*TASK BRIEF*. Restate every line of the material, word for word.
#####
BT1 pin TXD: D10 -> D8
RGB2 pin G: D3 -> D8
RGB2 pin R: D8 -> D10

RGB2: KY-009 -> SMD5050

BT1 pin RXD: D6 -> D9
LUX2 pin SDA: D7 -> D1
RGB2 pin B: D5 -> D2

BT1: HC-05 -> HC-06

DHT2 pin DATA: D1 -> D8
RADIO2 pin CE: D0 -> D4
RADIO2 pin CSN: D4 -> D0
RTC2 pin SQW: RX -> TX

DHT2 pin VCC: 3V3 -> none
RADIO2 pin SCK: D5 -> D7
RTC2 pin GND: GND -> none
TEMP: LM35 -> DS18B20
#####
*RESULT OF THE TASK*.
BT1 pin TXD: D10 -> D8
RGB2 pin G: D3 -> D8
RGB2 pin R: D8 -> D10

RGB2: KY-009 -> SMD5050

BT1 pin RXD: D6 -> D9
LUX2 pin SDA: D7 -> D1
RGB2 pin B: D5 -> D2

BT1: HC-05 -> HC-06

DHT2 pin DATA: D1 -> D8
RADIO2 pin CE: D0 -> D4
RADIO2 pin CSN: D4 -> D0
RTC2 pin SQW: RX -> TX

DHT2 pin VCC: 3V3 -> none
RADIO2 pin SCK: D5 -> D7
RTC2 pin GND: GND -> none
TEMP: LM35 -> DS18B20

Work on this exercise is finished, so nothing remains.